■ WHAT YOU WILL DO ■
Return each entry word for word, without its pictures.

■ EXTRACTED INFORMATION ■

--- START ---

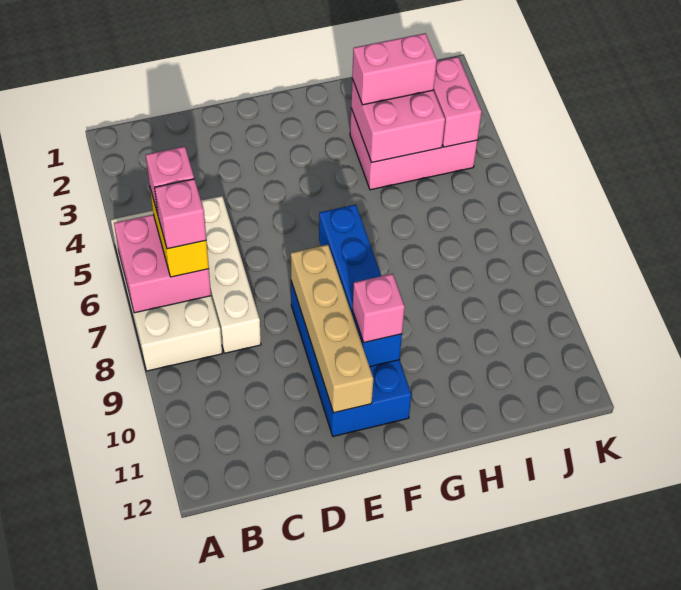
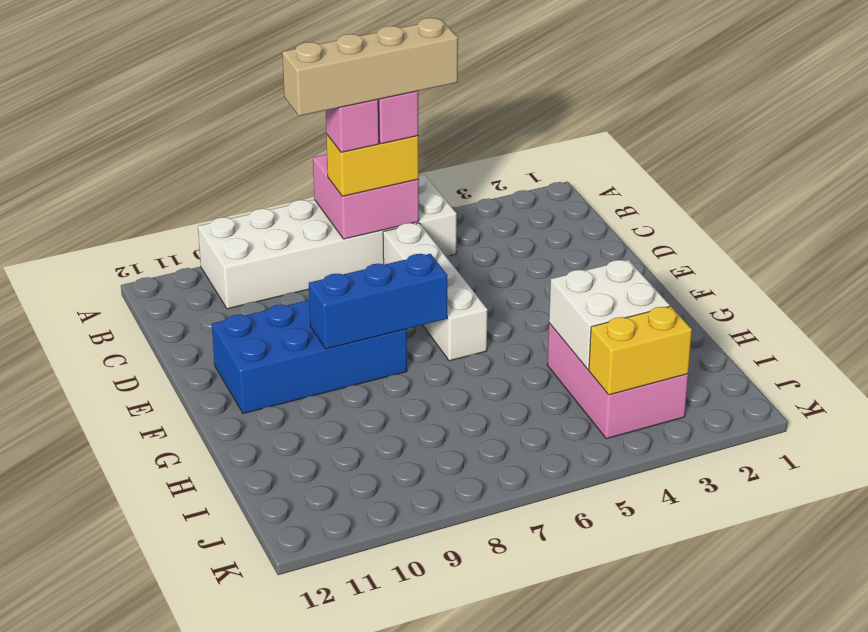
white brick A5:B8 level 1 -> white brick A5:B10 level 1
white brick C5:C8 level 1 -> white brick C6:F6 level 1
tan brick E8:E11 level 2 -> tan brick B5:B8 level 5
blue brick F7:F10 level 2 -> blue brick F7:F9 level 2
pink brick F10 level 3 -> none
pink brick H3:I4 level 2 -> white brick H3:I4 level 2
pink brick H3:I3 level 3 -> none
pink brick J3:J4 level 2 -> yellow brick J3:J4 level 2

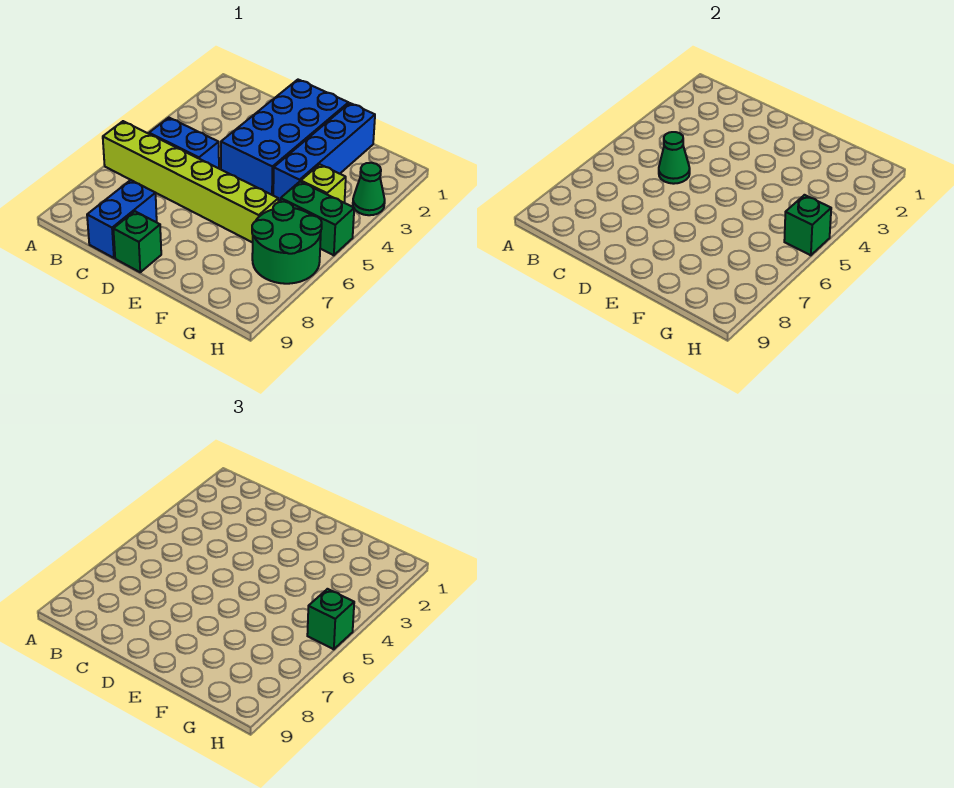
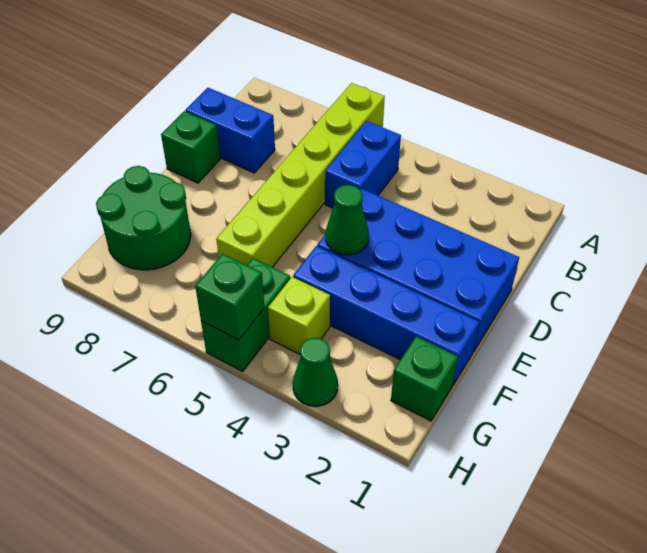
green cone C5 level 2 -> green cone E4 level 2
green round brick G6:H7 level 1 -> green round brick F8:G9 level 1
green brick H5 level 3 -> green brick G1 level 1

--- END ---

■ REPLY ■
white brick A5:B8 level 1 -> white brick A5:B10 level 1
white brick C5:C8 level 1 -> white brick C6:F6 level 1
tan brick E8:E11 level 2 -> tan brick B5:B8 level 5
blue brick F7:F10 level 2 -> blue brick F7:F9 level 2
pink brick F10 level 3 -> none
pink brick H3:I4 level 2 -> white brick H3:I4 level 2
pink brick H3:I3 level 3 -> none
pink brick J3:J4 level 2 -> yellow brick J3:J4 level 2

green cone C5 level 2 -> green cone E4 level 2
green round brick G6:H7 level 1 -> green round brick F8:G9 level 1
green brick H5 level 3 -> green brick G1 level 1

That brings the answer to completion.